INPUT FOR THIS TASK
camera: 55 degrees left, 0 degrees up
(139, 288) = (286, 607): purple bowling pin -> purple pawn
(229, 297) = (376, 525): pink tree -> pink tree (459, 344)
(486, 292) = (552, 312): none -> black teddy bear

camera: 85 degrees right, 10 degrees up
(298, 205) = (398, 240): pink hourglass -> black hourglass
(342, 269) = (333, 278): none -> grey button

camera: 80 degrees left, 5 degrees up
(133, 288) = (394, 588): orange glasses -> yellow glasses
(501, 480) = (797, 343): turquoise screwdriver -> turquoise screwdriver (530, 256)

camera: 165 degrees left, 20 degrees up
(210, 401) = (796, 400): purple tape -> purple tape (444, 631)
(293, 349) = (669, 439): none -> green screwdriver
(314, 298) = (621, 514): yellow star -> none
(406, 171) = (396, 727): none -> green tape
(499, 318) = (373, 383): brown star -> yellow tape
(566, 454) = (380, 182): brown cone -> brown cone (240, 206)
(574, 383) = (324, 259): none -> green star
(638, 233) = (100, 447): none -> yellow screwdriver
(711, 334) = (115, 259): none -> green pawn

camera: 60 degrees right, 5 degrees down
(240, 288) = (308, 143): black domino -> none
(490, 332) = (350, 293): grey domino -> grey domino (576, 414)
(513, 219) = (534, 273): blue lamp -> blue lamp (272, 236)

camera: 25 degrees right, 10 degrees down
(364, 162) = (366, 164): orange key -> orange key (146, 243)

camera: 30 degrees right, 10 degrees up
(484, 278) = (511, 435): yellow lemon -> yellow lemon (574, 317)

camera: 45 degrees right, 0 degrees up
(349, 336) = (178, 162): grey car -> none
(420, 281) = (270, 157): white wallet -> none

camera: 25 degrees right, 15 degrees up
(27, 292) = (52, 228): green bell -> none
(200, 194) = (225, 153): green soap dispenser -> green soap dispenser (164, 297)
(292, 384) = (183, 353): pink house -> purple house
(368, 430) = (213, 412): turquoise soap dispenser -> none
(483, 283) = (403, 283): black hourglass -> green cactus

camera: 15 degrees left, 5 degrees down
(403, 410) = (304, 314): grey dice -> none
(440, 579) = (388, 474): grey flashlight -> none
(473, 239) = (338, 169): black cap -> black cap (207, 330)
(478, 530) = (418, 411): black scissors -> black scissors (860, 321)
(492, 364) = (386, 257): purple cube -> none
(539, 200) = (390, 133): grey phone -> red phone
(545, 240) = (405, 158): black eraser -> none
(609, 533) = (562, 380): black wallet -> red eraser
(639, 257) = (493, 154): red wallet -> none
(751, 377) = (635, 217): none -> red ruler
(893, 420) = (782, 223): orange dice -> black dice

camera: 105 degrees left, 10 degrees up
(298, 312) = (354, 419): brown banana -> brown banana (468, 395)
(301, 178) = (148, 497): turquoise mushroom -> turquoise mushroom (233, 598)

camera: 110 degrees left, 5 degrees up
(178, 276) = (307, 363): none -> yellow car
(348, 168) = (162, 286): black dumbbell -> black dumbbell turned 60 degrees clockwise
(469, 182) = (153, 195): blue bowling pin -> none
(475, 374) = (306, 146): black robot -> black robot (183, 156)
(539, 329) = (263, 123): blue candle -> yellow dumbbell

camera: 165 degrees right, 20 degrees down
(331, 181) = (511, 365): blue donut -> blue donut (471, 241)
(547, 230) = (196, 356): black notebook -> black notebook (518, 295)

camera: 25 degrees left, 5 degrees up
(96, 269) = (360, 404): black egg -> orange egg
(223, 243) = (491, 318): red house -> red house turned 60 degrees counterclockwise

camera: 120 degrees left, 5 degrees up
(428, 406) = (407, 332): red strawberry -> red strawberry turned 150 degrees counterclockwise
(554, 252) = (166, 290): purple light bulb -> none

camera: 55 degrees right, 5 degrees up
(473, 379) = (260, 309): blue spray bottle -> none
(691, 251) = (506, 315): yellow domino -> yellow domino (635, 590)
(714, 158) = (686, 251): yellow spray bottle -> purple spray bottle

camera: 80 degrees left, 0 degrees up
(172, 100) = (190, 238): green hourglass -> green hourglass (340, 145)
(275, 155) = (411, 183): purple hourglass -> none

PROBLEM TO SOLVE
From the material above, set down exactly the lines starting at the one with "(566, 454) = (380, 182): brown" and ending at the one with "camera: 60 degrees right, 5 degrees down", end lines included.

WORKED SOLUTION
(566, 454) = (380, 182): brown cone -> brown cone (240, 206)
(574, 383) = (324, 259): none -> green star
(638, 233) = (100, 447): none -> yellow screwdriver
(711, 334) = (115, 259): none -> green pawn

camera: 60 degrees right, 5 degrees down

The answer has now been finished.